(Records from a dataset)
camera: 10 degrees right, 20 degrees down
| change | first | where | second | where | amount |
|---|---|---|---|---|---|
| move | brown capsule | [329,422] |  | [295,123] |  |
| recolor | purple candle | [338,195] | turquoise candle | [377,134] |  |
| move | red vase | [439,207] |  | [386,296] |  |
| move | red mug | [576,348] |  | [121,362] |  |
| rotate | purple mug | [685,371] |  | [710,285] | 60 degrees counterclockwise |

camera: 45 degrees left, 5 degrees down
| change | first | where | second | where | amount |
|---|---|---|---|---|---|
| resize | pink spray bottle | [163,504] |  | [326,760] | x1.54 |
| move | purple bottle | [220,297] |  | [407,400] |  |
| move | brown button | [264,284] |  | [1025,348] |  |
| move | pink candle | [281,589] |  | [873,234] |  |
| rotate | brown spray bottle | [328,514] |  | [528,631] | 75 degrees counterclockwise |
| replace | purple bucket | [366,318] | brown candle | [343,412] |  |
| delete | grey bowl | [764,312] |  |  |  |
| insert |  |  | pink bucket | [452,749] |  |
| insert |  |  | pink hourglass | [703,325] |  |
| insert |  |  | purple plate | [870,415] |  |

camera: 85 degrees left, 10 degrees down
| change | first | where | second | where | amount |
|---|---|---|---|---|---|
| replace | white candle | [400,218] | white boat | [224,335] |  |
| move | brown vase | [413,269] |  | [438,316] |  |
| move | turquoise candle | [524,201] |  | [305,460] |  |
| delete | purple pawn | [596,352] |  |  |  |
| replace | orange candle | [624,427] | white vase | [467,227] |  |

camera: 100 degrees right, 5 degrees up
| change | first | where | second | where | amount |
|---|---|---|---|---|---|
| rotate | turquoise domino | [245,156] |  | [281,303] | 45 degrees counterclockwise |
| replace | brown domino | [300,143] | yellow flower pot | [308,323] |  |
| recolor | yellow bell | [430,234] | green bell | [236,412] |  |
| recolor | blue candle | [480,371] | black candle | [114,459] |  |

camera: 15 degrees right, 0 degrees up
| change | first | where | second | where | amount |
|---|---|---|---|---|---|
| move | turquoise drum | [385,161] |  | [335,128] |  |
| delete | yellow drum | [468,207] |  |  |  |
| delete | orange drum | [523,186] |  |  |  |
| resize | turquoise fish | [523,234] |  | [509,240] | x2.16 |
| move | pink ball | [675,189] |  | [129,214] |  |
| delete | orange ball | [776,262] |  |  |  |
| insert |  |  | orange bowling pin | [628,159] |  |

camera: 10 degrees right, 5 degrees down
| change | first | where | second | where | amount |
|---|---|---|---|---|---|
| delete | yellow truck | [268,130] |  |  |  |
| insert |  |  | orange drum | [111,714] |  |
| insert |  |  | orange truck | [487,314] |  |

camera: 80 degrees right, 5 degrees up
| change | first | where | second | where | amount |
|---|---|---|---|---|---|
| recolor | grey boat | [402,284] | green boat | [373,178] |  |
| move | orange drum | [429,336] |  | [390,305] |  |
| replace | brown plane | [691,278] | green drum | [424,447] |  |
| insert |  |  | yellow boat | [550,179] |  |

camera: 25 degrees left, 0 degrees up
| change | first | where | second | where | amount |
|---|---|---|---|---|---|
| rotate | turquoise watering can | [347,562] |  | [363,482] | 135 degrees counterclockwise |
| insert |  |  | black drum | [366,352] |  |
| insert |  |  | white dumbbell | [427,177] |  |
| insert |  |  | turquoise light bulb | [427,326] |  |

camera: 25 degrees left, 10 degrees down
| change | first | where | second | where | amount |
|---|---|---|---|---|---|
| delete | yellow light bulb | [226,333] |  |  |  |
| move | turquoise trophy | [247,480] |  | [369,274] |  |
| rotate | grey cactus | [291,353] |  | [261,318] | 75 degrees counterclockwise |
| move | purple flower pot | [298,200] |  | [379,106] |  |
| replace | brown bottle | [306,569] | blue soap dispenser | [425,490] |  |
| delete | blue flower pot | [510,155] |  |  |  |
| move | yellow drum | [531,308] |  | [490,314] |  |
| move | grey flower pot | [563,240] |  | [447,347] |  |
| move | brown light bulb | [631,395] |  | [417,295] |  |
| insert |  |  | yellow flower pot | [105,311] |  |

(THE PROBLEM)
Return each record exactly as given.

(SOLUTION FOR THIS EXERCISE)
camera: 10 degrees right, 20 degrees down
| change | first | where | second | where | amount |
|---|---|---|---|---|---|
| move | brown capsule | [329,422] |  | [295,123] |  |
| recolor | purple candle | [338,195] | turquoise candle | [377,134] |  |
| move | red vase | [439,207] |  | [386,296] |  |
| move | red mug | [576,348] |  | [121,362] |  |
| rotate | purple mug | [685,371] |  | [710,285] | 60 degrees counterclockwise |

camera: 45 degrees left, 5 degrees down
| change | first | where | second | where | amount |
|---|---|---|---|---|---|
| resize | pink spray bottle | [163,504] |  | [326,760] | x1.54 |
| move | purple bottle | [220,297] |  | [407,400] |  |
| move | brown button | [264,284] |  | [1025,348] |  |
| move | pink candle | [281,589] |  | [873,234] |  |
| rotate | brown spray bottle | [328,514] |  | [528,631] | 75 degrees counterclockwise |
| replace | purple bucket | [366,318] | brown candle | [343,412] |  |
| delete | grey bowl | [764,312] |  |  |  |
| insert |  |  | pink bucket | [452,749] |  |
| insert |  |  | pink hourglass | [703,325] |  |
| insert |  |  | purple plate | [870,415] |  |

camera: 85 degrees left, 10 degrees down
| change | first | where | second | where | amount |
|---|---|---|---|---|---|
| replace | white candle | [400,218] | white boat | [224,335] |  |
| move | brown vase | [413,269] |  | [438,316] |  |
| move | turquoise candle | [524,201] |  | [305,460] |  |
| delete | purple pawn | [596,352] |  |  |  |
| replace | orange candle | [624,427] | white vase | [467,227] |  |

camera: 100 degrees right, 5 degrees up
| change | first | where | second | where | amount |
|---|---|---|---|---|---|
| rotate | turquoise domino | [245,156] |  | [281,303] | 45 degrees counterclockwise |
| replace | brown domino | [300,143] | yellow flower pot | [308,323] |  |
| recolor | yellow bell | [430,234] | green bell | [236,412] |  |
| recolor | blue candle | [480,371] | black candle | [114,459] |  |

camera: 15 degrees right, 0 degrees up
| change | first | where | second | where | amount |
|---|---|---|---|---|---|
| move | turquoise drum | [385,161] |  | [335,128] |  |
| delete | yellow drum | [468,207] |  |  |  |
| delete | orange drum | [523,186] |  |  |  |
| resize | turquoise fish | [523,234] |  | [509,240] | x2.16 |
| move | pink ball | [675,189] |  | [129,214] |  |
| delete | orange ball | [776,262] |  |  |  |
| insert |  |  | orange bowling pin | [628,159] |  |

camera: 10 degrees right, 5 degrees down
| change | first | where | second | where | amount |
|---|---|---|---|---|---|
| delete | yellow truck | [268,130] |  |  |  |
| insert |  |  | orange drum | [111,714] |  |
| insert |  |  | orange truck | [487,314] |  |

camera: 80 degrees right, 5 degrees up
| change | first | where | second | where | amount |
|---|---|---|---|---|---|
| recolor | grey boat | [402,284] | green boat | [373,178] |  |
| move | orange drum | [429,336] |  | [390,305] |  |
| replace | brown plane | [691,278] | green drum | [424,447] |  |
| insert |  |  | yellow boat | [550,179] |  |

camera: 25 degrees left, 0 degrees up
| change | first | where | second | where | amount |
|---|---|---|---|---|---|
| rotate | turquoise watering can | [347,562] |  | [363,482] | 135 degrees counterclockwise |
| insert |  |  | black drum | [366,352] |  |
| insert |  |  | white dumbbell | [427,177] |  |
| insert |  |  | turquoise light bulb | [427,326] |  |

camera: 25 degrees left, 10 degrees down
| change | first | where | second | where | amount |
|---|---|---|---|---|---|
| delete | yellow light bulb | [226,333] |  |  |  |
| move | turquoise trophy | [247,480] |  | [369,274] |  |
| rotate | grey cactus | [291,353] |  | [261,318] | 75 degrees counterclockwise |
| move | purple flower pot | [298,200] |  | [379,106] |  |
| replace | brown bottle | [306,569] | blue soap dispenser | [425,490] |  |
| delete | blue flower pot | [510,155] |  |  |  |
| move | yellow drum | [531,308] |  | [490,314] |  |
| move | grey flower pot | [563,240] |  | [447,347] |  |
| move | brown light bulb | [631,395] |  | [417,295] |  |
| insert |  |  | yellow flower pot | [105,311] |  |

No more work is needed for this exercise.